== Segment start ==

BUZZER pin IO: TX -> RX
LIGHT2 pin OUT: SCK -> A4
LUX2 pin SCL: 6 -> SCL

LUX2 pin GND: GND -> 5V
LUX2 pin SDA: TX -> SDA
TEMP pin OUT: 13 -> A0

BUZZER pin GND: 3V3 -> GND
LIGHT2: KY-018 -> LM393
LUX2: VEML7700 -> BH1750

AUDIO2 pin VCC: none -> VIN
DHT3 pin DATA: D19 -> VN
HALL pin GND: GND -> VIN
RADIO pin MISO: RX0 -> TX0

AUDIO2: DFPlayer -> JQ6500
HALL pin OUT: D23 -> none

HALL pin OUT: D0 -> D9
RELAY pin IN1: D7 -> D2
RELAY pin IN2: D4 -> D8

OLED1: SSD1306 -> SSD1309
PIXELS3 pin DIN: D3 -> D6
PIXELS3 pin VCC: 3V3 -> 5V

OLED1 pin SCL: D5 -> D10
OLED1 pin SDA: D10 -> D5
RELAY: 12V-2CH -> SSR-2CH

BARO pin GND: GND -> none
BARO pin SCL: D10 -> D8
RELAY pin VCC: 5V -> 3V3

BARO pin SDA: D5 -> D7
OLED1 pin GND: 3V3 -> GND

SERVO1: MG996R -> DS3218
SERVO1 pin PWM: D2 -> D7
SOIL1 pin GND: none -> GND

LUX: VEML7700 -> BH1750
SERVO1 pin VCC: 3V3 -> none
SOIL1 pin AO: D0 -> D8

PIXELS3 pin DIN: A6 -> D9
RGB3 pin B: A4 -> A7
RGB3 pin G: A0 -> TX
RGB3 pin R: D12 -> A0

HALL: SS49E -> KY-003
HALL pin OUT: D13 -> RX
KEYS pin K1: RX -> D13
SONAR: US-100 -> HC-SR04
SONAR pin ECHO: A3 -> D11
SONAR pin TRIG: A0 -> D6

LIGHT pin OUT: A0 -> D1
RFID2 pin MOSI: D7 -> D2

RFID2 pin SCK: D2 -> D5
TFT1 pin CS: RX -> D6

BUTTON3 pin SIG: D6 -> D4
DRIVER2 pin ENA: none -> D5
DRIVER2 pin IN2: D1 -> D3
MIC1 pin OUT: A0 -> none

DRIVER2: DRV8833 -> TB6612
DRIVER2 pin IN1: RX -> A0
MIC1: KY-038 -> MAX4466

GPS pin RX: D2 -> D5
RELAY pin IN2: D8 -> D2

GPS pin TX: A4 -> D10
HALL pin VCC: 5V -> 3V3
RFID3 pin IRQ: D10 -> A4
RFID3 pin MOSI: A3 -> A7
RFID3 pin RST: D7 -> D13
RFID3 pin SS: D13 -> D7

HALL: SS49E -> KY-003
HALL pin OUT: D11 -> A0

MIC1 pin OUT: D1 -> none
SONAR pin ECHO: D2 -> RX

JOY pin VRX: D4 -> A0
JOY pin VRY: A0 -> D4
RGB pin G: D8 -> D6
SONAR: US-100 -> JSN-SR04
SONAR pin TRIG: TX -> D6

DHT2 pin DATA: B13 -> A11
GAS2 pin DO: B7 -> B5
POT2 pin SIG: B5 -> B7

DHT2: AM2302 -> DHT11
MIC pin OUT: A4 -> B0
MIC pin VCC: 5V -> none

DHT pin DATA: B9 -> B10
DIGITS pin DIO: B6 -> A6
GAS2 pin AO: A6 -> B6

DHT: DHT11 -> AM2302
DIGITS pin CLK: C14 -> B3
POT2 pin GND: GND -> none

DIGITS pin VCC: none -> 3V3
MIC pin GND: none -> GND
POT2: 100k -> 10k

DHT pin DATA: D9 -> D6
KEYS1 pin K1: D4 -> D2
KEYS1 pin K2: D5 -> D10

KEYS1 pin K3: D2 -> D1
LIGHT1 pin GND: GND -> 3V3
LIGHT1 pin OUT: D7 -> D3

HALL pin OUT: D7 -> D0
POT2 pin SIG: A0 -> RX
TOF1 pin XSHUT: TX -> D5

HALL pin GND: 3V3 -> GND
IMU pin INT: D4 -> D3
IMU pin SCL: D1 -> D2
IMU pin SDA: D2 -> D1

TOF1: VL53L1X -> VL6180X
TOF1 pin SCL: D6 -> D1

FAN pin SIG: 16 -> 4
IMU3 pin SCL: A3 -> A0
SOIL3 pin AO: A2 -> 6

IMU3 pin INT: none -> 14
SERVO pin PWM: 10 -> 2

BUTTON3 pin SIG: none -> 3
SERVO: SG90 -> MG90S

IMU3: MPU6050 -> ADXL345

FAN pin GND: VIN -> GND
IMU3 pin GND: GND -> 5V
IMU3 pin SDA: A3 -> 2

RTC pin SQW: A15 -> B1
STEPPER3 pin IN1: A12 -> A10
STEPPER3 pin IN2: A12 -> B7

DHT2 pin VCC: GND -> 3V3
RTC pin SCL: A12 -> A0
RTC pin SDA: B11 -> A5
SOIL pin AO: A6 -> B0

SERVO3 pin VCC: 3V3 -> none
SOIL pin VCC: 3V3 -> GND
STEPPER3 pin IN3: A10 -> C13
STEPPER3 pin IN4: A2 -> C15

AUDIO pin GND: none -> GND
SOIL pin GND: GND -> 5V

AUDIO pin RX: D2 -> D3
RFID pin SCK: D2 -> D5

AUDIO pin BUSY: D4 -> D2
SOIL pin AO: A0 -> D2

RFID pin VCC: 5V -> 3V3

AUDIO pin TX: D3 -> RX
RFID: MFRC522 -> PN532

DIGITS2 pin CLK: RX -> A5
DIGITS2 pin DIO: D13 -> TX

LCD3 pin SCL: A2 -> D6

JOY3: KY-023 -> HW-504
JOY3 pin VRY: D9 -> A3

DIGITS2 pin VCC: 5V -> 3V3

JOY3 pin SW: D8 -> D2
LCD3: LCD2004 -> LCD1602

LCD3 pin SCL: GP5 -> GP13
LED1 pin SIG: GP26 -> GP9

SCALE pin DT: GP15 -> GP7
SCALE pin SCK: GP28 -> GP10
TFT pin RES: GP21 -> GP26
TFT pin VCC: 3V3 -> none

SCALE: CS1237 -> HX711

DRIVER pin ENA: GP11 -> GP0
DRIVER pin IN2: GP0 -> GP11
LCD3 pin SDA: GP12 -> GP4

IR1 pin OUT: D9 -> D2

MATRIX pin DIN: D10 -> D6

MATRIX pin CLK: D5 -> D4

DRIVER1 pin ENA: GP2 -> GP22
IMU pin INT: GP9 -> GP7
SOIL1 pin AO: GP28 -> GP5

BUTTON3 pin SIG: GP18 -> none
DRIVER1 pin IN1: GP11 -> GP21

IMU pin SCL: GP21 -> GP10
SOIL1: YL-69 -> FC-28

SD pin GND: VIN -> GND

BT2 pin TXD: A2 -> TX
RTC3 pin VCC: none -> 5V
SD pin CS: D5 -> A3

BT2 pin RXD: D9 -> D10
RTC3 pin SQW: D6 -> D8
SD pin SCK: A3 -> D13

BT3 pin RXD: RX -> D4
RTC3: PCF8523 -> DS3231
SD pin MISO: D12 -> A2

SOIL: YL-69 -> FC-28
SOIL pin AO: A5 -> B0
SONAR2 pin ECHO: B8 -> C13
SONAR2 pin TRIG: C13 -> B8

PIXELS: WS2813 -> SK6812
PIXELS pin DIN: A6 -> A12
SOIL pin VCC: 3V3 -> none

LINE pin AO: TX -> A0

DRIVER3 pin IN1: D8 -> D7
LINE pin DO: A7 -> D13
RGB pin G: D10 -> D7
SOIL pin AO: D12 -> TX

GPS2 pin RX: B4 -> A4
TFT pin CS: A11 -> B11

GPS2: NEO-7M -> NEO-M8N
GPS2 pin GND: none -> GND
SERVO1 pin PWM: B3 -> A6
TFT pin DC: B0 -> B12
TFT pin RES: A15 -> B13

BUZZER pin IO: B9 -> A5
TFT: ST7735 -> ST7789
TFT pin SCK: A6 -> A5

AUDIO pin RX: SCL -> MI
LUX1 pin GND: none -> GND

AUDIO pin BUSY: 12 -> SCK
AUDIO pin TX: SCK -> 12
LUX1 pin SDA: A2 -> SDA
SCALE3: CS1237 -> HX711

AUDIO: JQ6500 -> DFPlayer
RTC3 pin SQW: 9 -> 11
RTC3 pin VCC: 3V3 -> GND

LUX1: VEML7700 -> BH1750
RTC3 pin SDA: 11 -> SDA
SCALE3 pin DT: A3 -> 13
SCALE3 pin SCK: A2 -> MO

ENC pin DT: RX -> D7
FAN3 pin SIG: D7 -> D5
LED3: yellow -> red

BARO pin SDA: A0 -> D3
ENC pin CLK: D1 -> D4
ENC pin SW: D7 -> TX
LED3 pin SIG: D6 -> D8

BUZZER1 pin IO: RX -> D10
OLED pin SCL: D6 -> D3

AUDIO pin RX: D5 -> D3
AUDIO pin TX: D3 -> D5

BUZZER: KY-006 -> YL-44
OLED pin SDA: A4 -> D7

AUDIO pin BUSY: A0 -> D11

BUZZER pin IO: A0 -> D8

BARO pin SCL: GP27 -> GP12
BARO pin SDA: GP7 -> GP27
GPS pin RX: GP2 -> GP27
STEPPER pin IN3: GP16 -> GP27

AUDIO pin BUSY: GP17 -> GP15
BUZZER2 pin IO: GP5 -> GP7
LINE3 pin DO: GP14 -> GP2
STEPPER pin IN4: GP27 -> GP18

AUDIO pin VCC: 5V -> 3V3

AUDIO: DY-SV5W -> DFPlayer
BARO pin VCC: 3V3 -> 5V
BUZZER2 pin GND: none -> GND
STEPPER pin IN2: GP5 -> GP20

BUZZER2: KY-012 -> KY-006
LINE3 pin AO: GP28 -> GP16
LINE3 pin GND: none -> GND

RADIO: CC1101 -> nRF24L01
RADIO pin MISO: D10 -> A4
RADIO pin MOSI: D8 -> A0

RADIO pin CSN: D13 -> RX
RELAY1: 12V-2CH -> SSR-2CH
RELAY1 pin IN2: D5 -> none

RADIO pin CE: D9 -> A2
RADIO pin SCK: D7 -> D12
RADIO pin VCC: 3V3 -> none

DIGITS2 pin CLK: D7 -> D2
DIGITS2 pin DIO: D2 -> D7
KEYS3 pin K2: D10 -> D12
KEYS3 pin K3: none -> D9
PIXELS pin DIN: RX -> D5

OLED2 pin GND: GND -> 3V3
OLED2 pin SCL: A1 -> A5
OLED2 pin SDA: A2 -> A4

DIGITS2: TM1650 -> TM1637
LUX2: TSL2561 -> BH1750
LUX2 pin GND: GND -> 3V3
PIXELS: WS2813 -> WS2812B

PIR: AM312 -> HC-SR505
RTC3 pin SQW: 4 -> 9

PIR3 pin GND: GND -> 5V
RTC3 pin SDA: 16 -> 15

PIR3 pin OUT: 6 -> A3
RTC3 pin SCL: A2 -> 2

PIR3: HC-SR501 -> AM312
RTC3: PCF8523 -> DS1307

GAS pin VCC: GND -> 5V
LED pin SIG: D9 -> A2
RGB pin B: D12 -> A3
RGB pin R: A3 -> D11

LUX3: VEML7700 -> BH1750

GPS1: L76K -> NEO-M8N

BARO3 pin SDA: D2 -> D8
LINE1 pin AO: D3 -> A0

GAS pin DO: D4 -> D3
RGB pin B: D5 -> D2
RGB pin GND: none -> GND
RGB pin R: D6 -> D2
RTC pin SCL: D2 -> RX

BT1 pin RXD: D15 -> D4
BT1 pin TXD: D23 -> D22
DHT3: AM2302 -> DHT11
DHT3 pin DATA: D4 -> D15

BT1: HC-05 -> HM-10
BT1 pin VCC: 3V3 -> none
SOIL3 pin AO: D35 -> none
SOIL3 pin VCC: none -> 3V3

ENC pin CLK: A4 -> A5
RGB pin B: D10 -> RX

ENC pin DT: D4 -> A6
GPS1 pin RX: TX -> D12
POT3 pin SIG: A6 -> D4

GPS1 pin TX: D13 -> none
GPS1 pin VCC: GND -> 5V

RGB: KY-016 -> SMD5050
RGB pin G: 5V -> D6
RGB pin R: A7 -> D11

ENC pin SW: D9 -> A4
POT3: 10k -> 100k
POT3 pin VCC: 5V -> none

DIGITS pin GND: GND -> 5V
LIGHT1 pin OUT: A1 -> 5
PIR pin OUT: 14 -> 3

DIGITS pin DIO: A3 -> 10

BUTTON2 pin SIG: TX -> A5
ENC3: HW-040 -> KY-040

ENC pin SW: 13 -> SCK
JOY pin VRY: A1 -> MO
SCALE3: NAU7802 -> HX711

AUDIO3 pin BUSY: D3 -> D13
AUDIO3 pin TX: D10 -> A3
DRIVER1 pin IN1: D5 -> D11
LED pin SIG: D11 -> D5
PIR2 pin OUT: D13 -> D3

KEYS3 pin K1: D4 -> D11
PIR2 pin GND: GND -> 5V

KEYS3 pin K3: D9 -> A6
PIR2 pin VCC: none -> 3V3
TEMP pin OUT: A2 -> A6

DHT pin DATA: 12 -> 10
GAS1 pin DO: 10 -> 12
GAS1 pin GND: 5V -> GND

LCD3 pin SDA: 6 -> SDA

== Segment end ==

Task details: Extract the lines of the preceding material that run from the line with "TFT: ST7735 -> ST7789" through the line with "LINE1 pin AO: D3 -> A0", inclusive, reproducing them exactly and adding nothing.

Solution to the problem:
TFT: ST7735 -> ST7789
TFT pin SCK: A6 -> A5

AUDIO pin RX: SCL -> MI
LUX1 pin GND: none -> GND

AUDIO pin BUSY: 12 -> SCK
AUDIO pin TX: SCK -> 12
LUX1 pin SDA: A2 -> SDA
SCALE3: CS1237 -> HX711

AUDIO: JQ6500 -> DFPlayer
RTC3 pin SQW: 9 -> 11
RTC3 pin VCC: 3V3 -> GND

LUX1: VEML7700 -> BH1750
RTC3 pin SDA: 11 -> SDA
SCALE3 pin DT: A3 -> 13
SCALE3 pin SCK: A2 -> MO

ENC pin DT: RX -> D7
FAN3 pin SIG: D7 -> D5
LED3: yellow -> red

BARO pin SDA: A0 -> D3
ENC pin CLK: D1 -> D4
ENC pin SW: D7 -> TX
LED3 pin SIG: D6 -> D8

BUZZER1 pin IO: RX -> D10
OLED pin SCL: D6 -> D3

AUDIO pin RX: D5 -> D3
AUDIO pin TX: D3 -> D5

BUZZER: KY-006 -> YL-44
OLED pin SDA: A4 -> D7

AUDIO pin BUSY: A0 -> D11

BUZZER pin IO: A0 -> D8

BARO pin SCL: GP27 -> GP12
BARO pin SDA: GP7 -> GP27
GPS pin RX: GP2 -> GP27
STEPPER pin IN3: GP16 -> GP27

AUDIO pin BUSY: GP17 -> GP15
BUZZER2 pin IO: GP5 -> GP7
LINE3 pin DO: GP14 -> GP2
STEPPER pin IN4: GP27 -> GP18

AUDIO pin VCC: 5V -> 3V3

AUDIO: DY-SV5W -> DFPlayer
BARO pin VCC: 3V3 -> 5V
BUZZER2 pin GND: none -> GND
STEPPER pin IN2: GP5 -> GP20

BUZZER2: KY-012 -> KY-006
LINE3 pin AO: GP28 -> GP16
LINE3 pin GND: none -> GND

RADIO: CC1101 -> nRF24L01
RADIO pin MISO: D10 -> A4
RADIO pin MOSI: D8 -> A0

RADIO pin CSN: D13 -> RX
RELAY1: 12V-2CH -> SSR-2CH
RELAY1 pin IN2: D5 -> none

RADIO pin CE: D9 -> A2
RADIO pin SCK: D7 -> D12
RADIO pin VCC: 3V3 -> none

DIGITS2 pin CLK: D7 -> D2
DIGITS2 pin DIO: D2 -> D7
KEYS3 pin K2: D10 -> D12
KEYS3 pin K3: none -> D9
PIXELS pin DIN: RX -> D5

OLED2 pin GND: GND -> 3V3
OLED2 pin SCL: A1 -> A5
OLED2 pin SDA: A2 -> A4

DIGITS2: TM1650 -> TM1637
LUX2: TSL2561 -> BH1750
LUX2 pin GND: GND -> 3V3
PIXELS: WS2813 -> WS2812B

PIR: AM312 -> HC-SR505
RTC3 pin SQW: 4 -> 9

PIR3 pin GND: GND -> 5V
RTC3 pin SDA: 16 -> 15

PIR3 pin OUT: 6 -> A3
RTC3 pin SCL: A2 -> 2

PIR3: HC-SR501 -> AM312
RTC3: PCF8523 -> DS1307

GAS pin VCC: GND -> 5V
LED pin SIG: D9 -> A2
RGB pin B: D12 -> A3
RGB pin R: A3 -> D11

LUX3: VEML7700 -> BH1750

GPS1: L76K -> NEO-M8N

BARO3 pin SDA: D2 -> D8
LINE1 pin AO: D3 -> A0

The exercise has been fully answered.